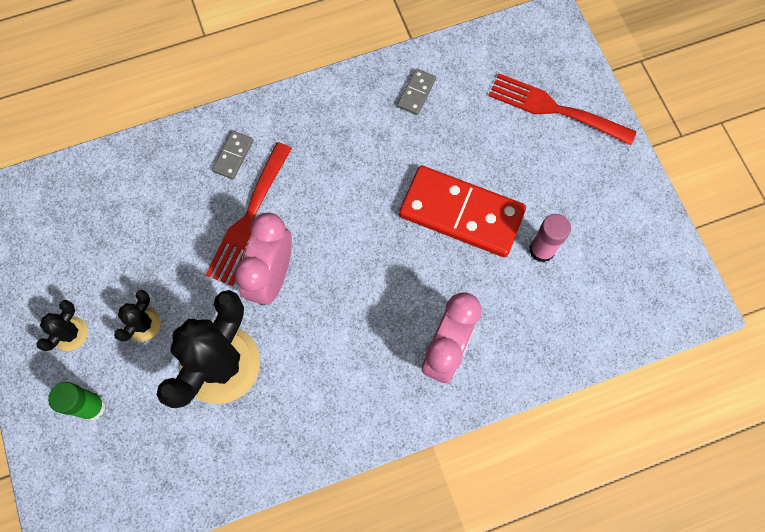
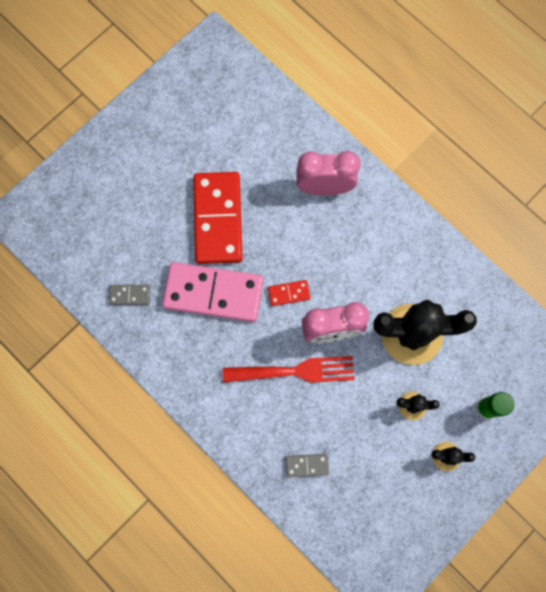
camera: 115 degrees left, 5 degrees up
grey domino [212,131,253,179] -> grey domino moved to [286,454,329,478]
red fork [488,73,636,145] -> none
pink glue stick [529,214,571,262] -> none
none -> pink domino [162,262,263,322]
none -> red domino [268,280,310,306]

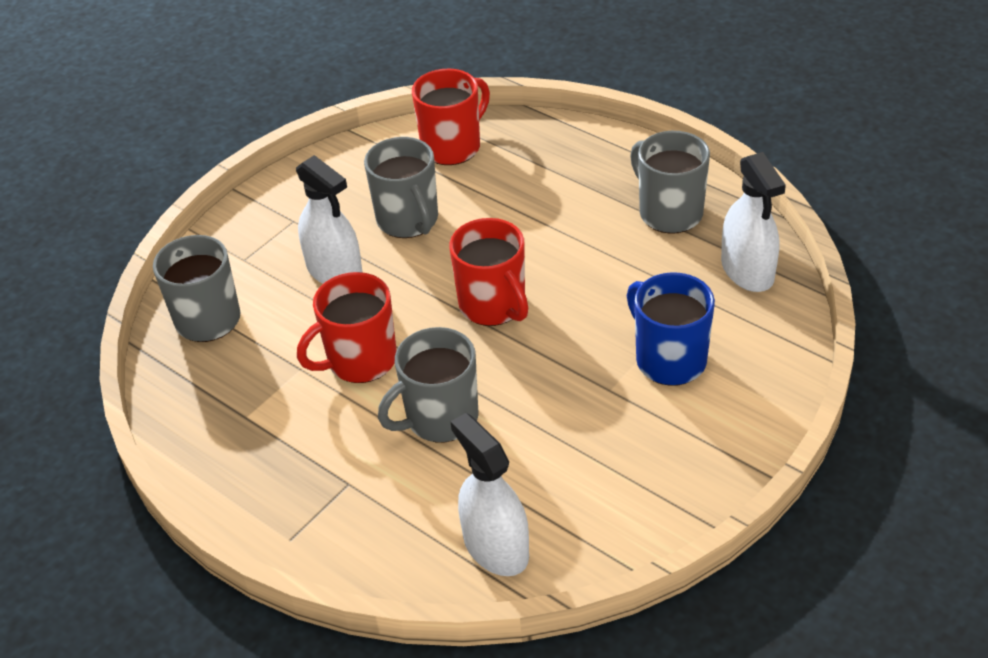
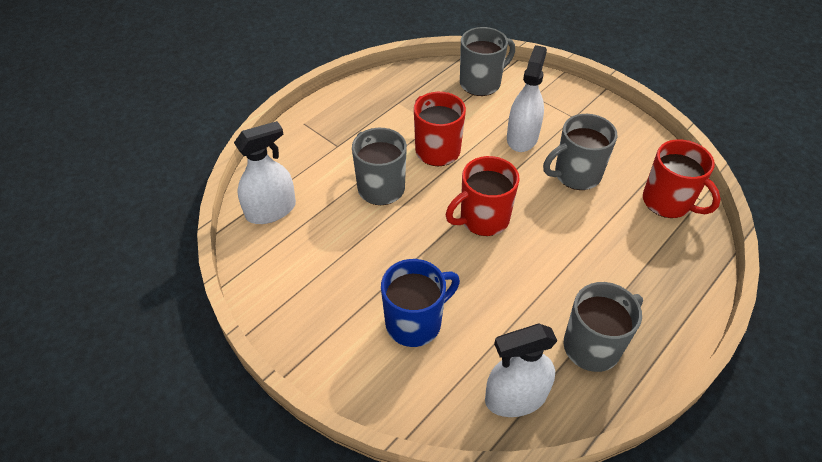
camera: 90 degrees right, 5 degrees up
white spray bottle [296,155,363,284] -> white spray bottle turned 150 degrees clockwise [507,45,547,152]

» **Task directions**
Wherever the word "domino" appears in a line of the data, copy that line.

» **Task response**
grey domino [212,131,253,179] -> grey domino moved to [286,454,329,478]
none -> pink domino [162,262,263,322]
none -> red domino [268,280,310,306]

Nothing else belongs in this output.